* [Work to be completed] Only the lines from the one with "IMU3 pin SCL: D25 -> VIN" through the end of the material are wanted, copied exactly and with the pictures left out.

* [Listed entries]
+--
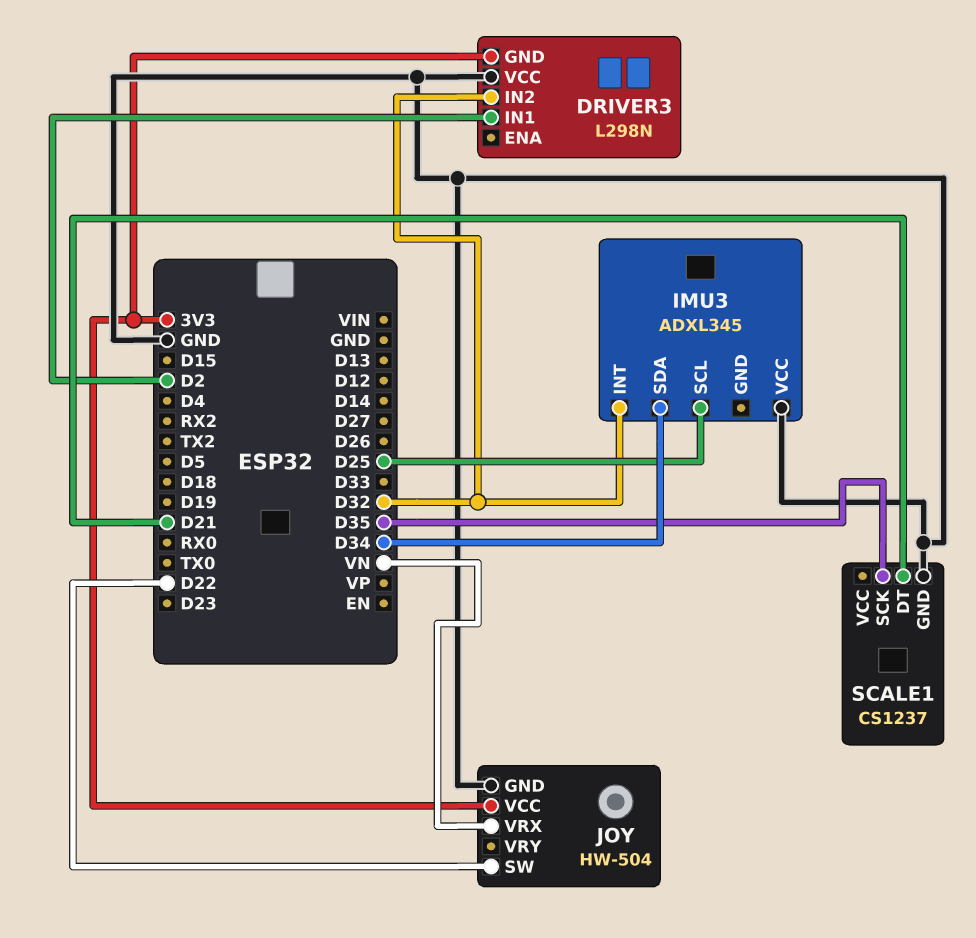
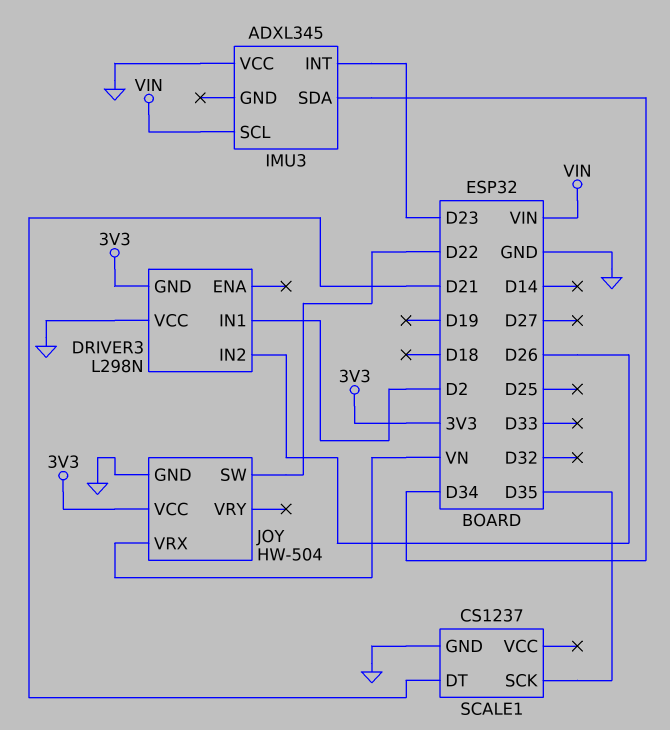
DRIVER3 pin IN2: D32 -> D26
IMU3 pin INT: D32 -> D23
IMU3 pin SCL: D25 -> VIN

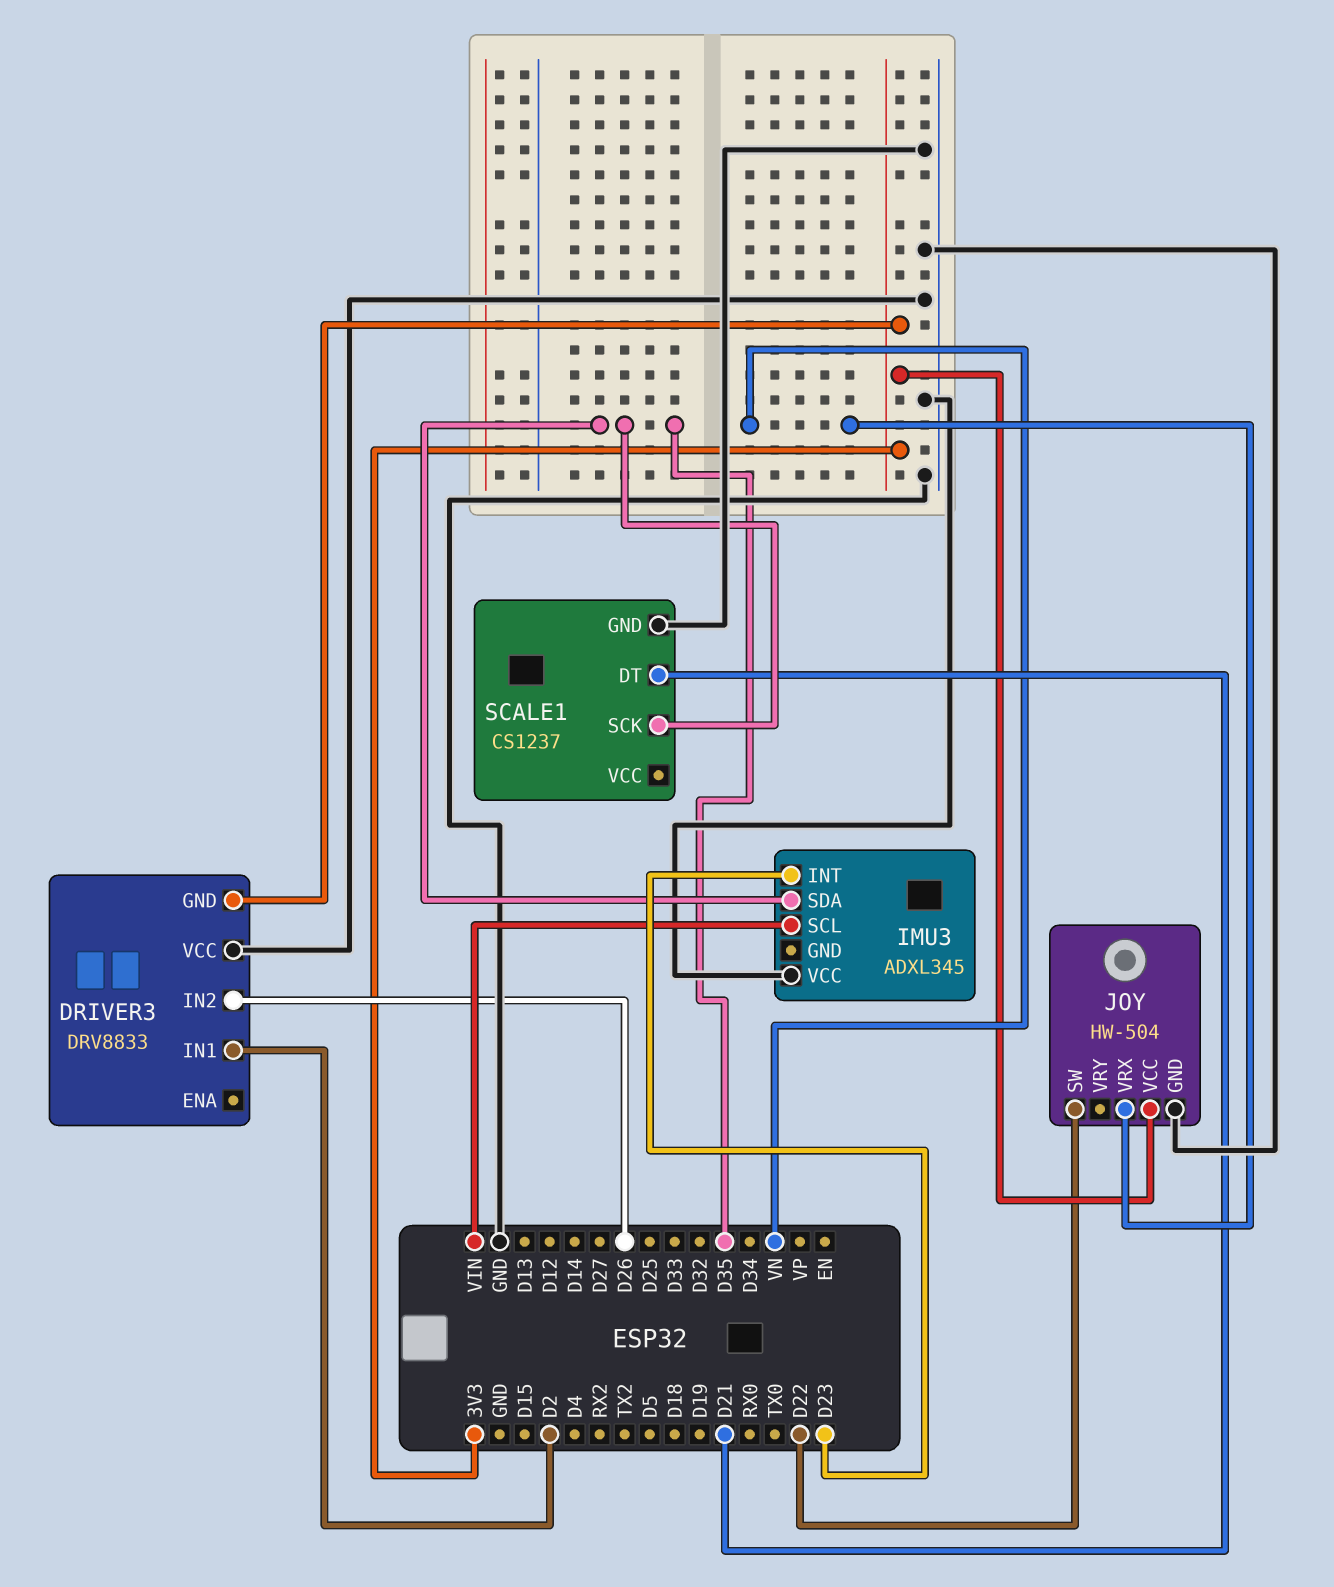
DRIVER3: L298N -> DRV8833
IMU3 pin SDA: D34 -> D35

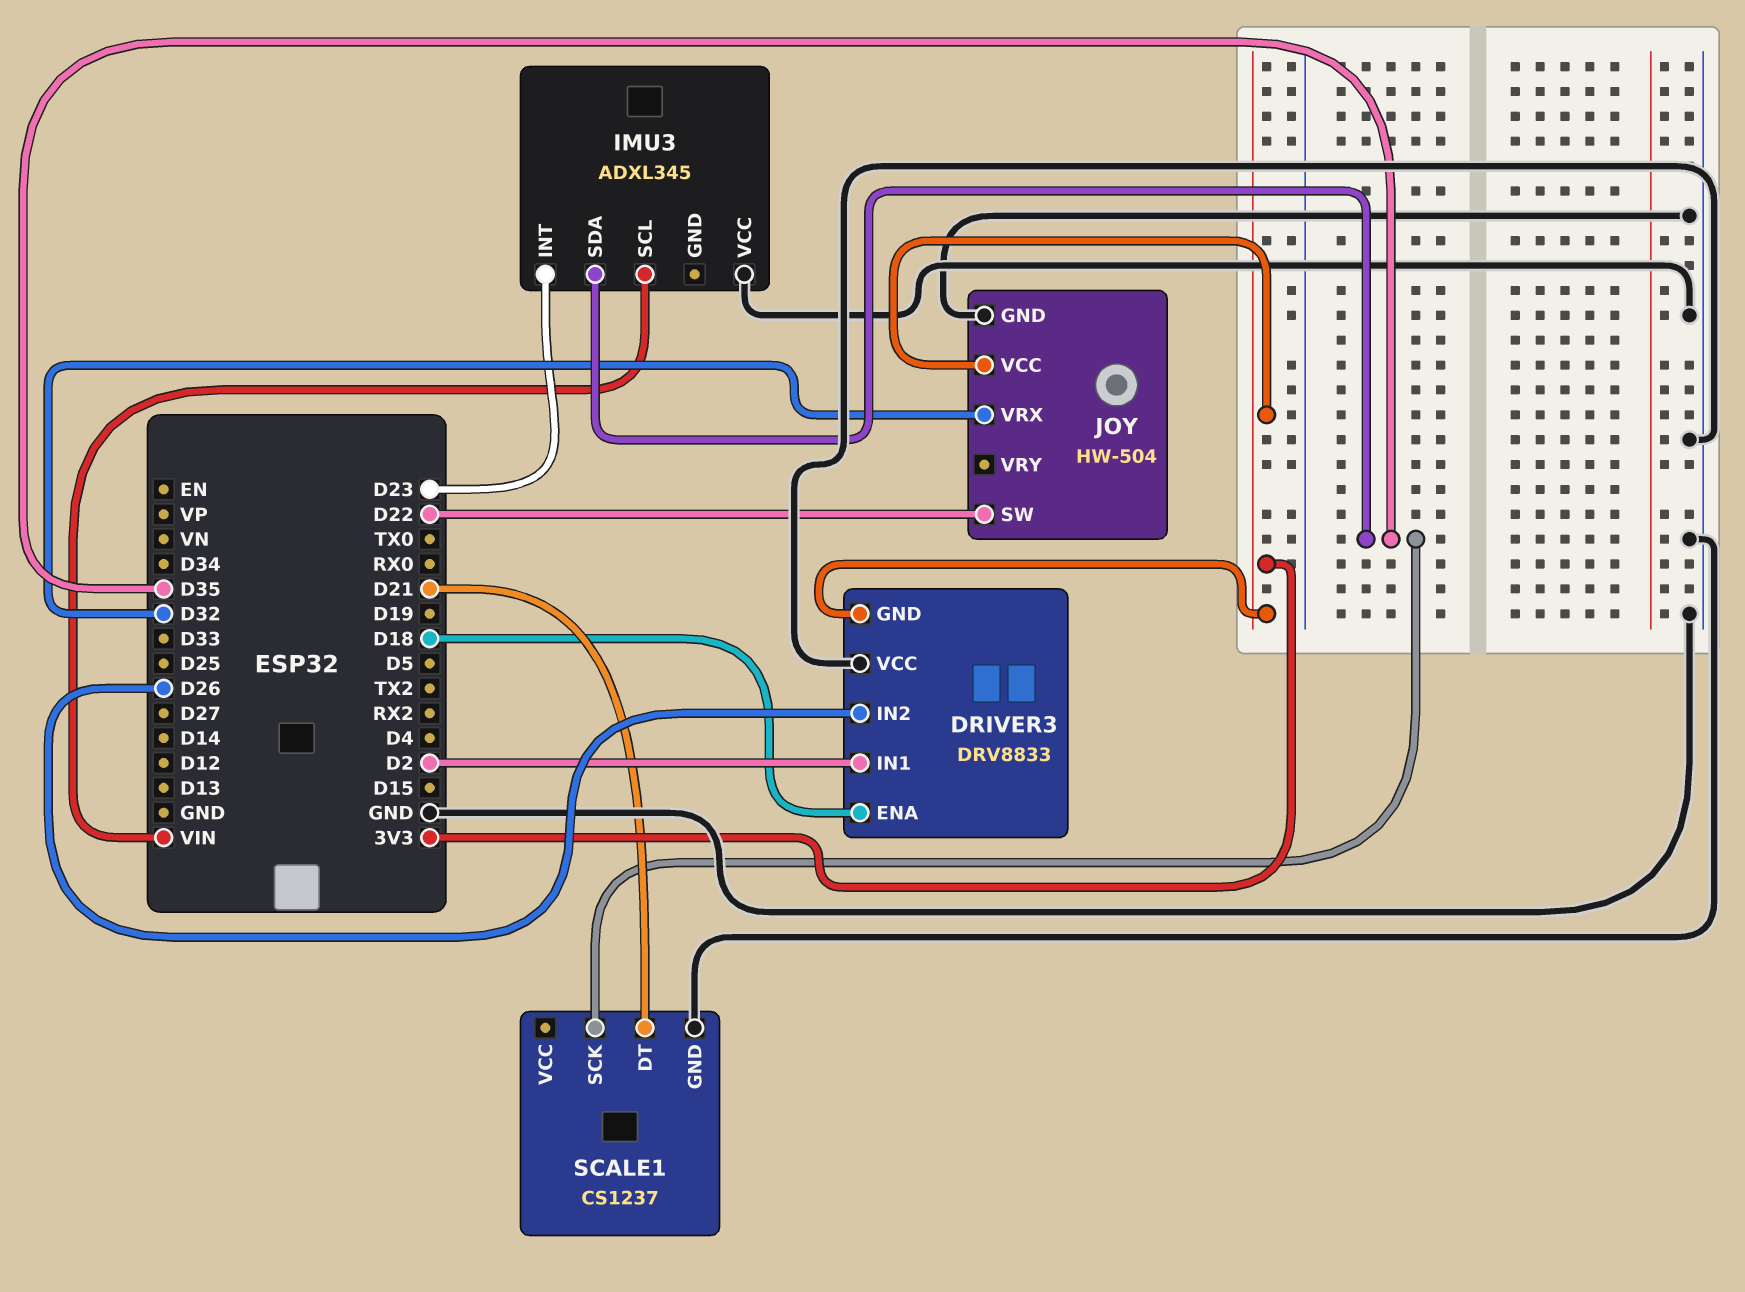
DRIVER3 pin ENA: none -> D18
JOY pin VRX: VN -> D32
+--
* [Answer to this exercise]
IMU3 pin SCL: D25 -> VIN

DRIVER3: L298N -> DRV8833
IMU3 pin SDA: D34 -> D35

DRIVER3 pin ENA: none -> D18
JOY pin VRX: VN -> D32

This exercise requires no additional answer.